[WHAT TO WORK ON] Copy out all of the data below word for word, leaving out the pictures.
Top of INFORMATION
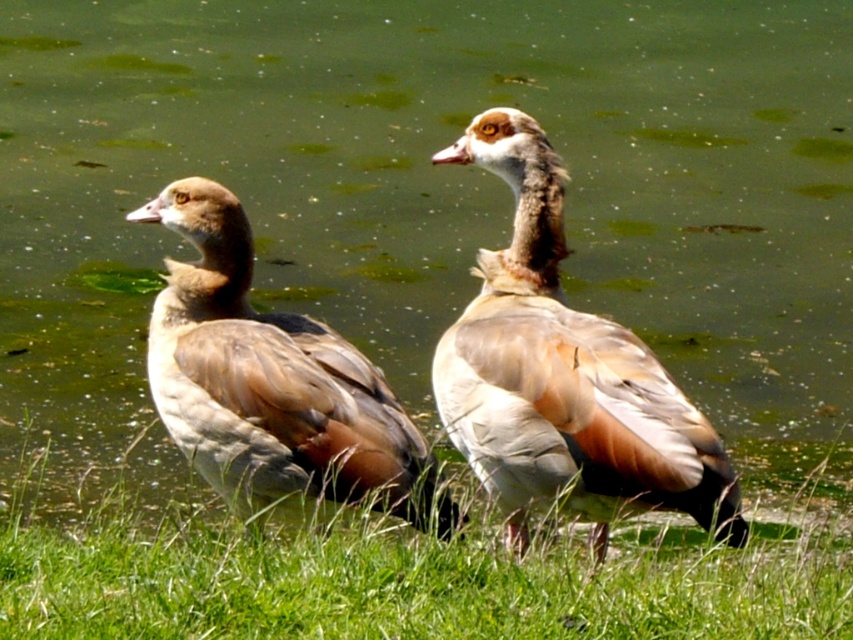
Does brown feathered duck at center lie behind brown feathered duck at left?

No, it is in front of brown feathered duck at left.

Is brown feathered duck at center bigger than brown feathered duck at left?

Correct, brown feathered duck at center is larger in size than brown feathered duck at left.

Is point (532, 378) positioned before point (285, 369)?

Yes.

Image resolution: width=853 pixels, height=640 pixels. I want to click on brown feathered duck at center, so [563, 372].

Is green grass at lower center above brown feathered duck at left?

No, green grass at lower center is not above brown feathered duck at left.

Describe the element at coordinates (410, 580) in the screenshot. Image resolution: width=853 pixels, height=640 pixels. I see `green grass at lower center` at that location.

Which is in front, point (274, 529) or point (260, 422)?

Point (260, 422) is more forward.

At what (x,y) coordinates should I click in order to perform the action: click on green grass at lower center. Please return your answer as a coordinate pair (x, y). This screenshot has width=853, height=640. Looking at the image, I should click on (410, 580).

Between green grass at lower center and brown feathered duck at center, which one has less height?

With less height is green grass at lower center.

Can you confirm if green grass at lower center is positioned to the left of brown feathered duck at center?

Incorrect, green grass at lower center is not on the left side of brown feathered duck at center.

Is point (35, 602) closer to viewer compared to point (711, 444)?

Yes, point (35, 602) is in front of point (711, 444).

This screenshot has height=640, width=853. I want to click on green grass at lower center, so click(x=410, y=580).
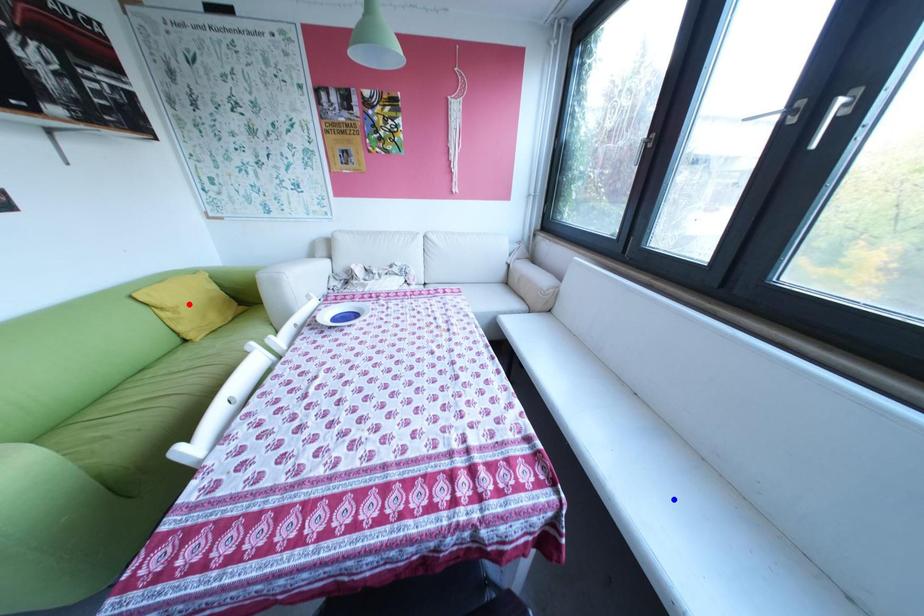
Bottom of INFORMATION
[RESPONSE TO THIS TASK]
Does brown feathered duck at center lie behind brown feathered duck at left?

No, it is in front of brown feathered duck at left.

Is brown feathered duck at center bigger than brown feathered duck at left?

Correct, brown feathered duck at center is larger in size than brown feathered duck at left.

Is point (532, 378) positioned before point (285, 369)?

Yes.

Image resolution: width=853 pixels, height=640 pixels. I want to click on brown feathered duck at center, so [563, 372].

Is green grass at lower center above brown feathered duck at left?

No, green grass at lower center is not above brown feathered duck at left.

Describe the element at coordinates (410, 580) in the screenshot. Image resolution: width=853 pixels, height=640 pixels. I see `green grass at lower center` at that location.

Which is in front, point (274, 529) or point (260, 422)?

Point (260, 422) is more forward.

At what (x,y) coordinates should I click in order to perform the action: click on green grass at lower center. Please return your answer as a coordinate pair (x, y). This screenshot has width=853, height=640. Looking at the image, I should click on (410, 580).

Between green grass at lower center and brown feathered duck at center, which one has less height?

With less height is green grass at lower center.

Can you confirm if green grass at lower center is positioned to the left of brown feathered duck at center?

Incorrect, green grass at lower center is not on the left side of brown feathered duck at center.

Is point (35, 602) closer to viewer compared to point (711, 444)?

Yes, point (35, 602) is in front of point (711, 444).

This screenshot has height=640, width=853. I want to click on green grass at lower center, so click(x=410, y=580).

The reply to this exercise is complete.